-- RECORDS PROVIDED follows --

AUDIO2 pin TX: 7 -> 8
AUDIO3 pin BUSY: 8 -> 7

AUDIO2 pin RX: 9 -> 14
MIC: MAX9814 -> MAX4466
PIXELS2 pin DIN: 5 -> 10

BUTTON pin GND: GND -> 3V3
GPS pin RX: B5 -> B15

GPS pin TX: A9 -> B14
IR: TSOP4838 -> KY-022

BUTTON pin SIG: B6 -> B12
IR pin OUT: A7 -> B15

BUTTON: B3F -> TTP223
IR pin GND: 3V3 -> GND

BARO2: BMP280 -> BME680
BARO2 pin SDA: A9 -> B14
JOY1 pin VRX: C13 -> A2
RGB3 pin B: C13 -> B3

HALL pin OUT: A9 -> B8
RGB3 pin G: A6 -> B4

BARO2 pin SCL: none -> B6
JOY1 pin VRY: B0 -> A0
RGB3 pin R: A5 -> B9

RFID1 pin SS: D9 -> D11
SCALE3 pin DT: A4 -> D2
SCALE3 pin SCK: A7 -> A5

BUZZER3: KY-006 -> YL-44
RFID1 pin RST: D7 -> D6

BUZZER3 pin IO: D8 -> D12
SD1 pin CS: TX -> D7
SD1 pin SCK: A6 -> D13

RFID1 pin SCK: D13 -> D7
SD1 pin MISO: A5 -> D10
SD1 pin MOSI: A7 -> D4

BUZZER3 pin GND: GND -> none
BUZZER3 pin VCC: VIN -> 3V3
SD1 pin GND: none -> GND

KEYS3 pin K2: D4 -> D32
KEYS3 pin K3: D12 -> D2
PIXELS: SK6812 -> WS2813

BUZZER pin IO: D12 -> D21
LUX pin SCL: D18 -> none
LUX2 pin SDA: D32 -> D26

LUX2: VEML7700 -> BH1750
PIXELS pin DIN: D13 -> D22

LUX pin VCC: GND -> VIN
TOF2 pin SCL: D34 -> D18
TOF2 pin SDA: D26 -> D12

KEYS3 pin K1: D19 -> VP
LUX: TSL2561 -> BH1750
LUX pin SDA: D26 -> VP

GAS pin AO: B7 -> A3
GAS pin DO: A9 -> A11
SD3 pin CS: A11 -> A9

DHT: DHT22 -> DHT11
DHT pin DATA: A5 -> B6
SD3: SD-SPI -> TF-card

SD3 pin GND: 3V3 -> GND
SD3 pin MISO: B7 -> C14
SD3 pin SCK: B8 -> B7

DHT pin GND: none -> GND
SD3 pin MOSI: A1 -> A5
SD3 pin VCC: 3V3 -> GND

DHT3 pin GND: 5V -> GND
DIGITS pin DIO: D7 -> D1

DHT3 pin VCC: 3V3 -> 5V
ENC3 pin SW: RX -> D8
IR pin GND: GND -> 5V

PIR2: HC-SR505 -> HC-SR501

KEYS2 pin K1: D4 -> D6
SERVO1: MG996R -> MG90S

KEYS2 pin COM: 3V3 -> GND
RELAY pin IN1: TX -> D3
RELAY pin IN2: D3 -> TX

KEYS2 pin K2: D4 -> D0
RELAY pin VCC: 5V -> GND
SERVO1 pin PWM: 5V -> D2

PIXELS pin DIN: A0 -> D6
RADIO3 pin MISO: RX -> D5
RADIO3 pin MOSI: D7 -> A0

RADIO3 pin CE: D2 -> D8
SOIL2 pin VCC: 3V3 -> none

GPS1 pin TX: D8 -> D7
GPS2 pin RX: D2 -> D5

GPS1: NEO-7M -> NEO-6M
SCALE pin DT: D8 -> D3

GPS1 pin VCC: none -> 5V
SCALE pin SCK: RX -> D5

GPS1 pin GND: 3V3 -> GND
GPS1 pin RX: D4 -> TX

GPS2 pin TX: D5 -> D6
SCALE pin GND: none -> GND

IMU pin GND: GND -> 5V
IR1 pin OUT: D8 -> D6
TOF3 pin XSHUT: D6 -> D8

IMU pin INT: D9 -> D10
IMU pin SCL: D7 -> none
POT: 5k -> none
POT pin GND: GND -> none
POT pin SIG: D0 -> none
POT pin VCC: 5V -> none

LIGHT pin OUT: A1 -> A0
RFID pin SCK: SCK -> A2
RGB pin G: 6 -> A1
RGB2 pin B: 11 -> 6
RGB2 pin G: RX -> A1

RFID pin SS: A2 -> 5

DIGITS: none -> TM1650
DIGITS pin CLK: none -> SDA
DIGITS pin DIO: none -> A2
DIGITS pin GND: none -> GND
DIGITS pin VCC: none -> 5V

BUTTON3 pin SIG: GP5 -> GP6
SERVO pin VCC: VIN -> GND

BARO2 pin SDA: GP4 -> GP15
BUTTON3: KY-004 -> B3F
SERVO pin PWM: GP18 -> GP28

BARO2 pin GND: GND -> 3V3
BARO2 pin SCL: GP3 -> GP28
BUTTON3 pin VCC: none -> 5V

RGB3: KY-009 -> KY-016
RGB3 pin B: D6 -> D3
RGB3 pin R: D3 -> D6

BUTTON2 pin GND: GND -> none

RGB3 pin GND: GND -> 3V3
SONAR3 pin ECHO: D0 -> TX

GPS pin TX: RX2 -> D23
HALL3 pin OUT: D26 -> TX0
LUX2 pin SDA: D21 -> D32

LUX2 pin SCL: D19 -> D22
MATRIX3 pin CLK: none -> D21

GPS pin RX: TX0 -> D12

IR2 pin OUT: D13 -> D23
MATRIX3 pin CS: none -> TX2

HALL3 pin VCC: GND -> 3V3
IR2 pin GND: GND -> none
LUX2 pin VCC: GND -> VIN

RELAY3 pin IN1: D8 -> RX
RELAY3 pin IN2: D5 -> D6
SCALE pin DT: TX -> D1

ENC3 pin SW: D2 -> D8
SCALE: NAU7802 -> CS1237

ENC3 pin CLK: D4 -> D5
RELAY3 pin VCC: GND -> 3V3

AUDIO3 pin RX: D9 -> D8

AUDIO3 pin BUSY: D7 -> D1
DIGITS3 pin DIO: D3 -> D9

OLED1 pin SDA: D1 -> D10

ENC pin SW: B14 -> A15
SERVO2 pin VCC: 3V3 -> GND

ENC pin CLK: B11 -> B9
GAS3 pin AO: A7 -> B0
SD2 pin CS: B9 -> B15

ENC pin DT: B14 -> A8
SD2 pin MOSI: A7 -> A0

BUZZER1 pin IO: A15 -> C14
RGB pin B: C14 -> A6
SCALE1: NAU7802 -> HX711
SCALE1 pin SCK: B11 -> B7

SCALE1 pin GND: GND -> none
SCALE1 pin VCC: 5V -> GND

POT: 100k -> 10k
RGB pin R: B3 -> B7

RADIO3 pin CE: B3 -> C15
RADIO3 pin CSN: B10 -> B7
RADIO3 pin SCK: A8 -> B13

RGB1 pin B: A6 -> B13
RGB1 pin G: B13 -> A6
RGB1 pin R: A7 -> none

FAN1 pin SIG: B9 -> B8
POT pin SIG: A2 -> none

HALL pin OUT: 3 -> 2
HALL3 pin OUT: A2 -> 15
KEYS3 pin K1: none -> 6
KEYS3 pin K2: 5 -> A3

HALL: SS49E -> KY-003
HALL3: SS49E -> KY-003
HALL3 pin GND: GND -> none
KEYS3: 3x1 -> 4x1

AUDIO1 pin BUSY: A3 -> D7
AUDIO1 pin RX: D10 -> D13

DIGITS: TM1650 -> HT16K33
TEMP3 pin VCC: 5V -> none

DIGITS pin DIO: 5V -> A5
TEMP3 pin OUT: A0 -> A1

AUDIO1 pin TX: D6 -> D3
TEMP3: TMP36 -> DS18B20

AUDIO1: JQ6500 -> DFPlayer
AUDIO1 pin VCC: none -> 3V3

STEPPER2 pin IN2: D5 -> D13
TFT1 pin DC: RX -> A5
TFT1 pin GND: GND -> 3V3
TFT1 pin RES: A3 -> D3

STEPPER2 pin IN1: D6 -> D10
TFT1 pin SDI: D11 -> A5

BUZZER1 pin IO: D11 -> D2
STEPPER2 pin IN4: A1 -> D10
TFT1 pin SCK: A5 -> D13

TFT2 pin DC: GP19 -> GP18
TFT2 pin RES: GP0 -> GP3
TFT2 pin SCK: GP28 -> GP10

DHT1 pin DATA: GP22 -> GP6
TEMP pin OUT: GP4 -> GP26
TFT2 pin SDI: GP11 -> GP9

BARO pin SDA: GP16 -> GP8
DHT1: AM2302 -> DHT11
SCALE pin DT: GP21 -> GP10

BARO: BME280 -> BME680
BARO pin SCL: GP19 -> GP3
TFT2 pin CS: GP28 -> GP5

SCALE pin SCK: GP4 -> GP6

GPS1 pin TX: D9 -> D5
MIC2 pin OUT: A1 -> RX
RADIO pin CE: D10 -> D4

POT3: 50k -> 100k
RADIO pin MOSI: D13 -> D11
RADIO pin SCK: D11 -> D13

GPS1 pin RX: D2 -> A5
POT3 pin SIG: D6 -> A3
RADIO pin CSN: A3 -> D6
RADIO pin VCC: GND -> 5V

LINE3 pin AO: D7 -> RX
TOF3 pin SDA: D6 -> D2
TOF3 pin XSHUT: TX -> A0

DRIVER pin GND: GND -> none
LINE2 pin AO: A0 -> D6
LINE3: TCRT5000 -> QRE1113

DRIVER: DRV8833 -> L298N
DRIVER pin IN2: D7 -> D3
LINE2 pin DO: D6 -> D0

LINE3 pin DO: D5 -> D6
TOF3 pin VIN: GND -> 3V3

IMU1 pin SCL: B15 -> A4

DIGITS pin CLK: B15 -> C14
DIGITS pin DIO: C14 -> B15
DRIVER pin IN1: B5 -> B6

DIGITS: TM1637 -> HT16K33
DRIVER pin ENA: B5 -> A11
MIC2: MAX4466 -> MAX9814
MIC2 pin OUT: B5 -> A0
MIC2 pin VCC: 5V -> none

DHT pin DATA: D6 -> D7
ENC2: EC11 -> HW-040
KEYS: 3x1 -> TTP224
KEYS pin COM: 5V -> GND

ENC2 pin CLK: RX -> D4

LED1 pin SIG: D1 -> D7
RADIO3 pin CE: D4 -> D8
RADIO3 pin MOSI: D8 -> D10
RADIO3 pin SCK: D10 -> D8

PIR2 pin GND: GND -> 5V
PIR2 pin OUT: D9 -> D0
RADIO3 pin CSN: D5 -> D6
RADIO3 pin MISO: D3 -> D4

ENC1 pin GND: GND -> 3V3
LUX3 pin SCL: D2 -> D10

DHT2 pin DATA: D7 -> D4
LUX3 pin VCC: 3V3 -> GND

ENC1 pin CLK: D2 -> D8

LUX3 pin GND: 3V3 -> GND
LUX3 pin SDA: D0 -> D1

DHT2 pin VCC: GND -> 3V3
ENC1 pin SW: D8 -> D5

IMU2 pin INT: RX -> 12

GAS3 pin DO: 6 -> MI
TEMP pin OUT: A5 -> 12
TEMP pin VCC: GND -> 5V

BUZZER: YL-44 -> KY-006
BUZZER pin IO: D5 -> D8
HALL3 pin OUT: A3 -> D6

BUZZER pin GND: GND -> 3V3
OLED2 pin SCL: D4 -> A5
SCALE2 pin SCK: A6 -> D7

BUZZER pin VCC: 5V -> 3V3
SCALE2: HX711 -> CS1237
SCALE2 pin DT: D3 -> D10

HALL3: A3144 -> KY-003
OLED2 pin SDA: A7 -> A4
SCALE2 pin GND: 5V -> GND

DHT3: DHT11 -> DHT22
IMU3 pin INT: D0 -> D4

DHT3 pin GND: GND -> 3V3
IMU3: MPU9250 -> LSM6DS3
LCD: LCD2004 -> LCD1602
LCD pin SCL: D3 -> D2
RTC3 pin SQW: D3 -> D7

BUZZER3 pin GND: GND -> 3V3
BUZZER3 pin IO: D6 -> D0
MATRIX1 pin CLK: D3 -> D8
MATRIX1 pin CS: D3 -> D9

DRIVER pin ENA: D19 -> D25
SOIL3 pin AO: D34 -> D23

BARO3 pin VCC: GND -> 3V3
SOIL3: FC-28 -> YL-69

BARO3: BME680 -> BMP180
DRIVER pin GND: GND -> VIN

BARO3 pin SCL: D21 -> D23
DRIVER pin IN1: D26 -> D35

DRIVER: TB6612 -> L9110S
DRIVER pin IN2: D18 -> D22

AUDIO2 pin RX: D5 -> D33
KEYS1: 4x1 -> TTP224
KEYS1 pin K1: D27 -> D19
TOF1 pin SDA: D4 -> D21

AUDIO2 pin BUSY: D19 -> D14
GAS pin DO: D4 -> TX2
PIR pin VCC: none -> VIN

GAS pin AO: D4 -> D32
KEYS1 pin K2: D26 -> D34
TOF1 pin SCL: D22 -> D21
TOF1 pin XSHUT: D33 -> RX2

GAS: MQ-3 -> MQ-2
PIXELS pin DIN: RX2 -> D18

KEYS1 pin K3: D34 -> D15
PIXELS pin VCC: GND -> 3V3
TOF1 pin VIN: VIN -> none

-- RECORDS PROVIDED concluded --

- **WHAT YOU ARE ASKED TO DO**:
Each line from the one holding "GAS pin DO: D4 -> TX2" to the end of the entries is to be written out exactly. Skip every line before it.

- **RESPONSE TO THIS TASK**:
GAS pin DO: D4 -> TX2
PIR pin VCC: none -> VIN

GAS pin AO: D4 -> D32
KEYS1 pin K2: D26 -> D34
TOF1 pin SCL: D22 -> D21
TOF1 pin XSHUT: D33 -> RX2

GAS: MQ-3 -> MQ-2
PIXELS pin DIN: RX2 -> D18

KEYS1 pin K3: D34 -> D15
PIXELS pin VCC: GND -> 3V3
TOF1 pin VIN: VIN -> none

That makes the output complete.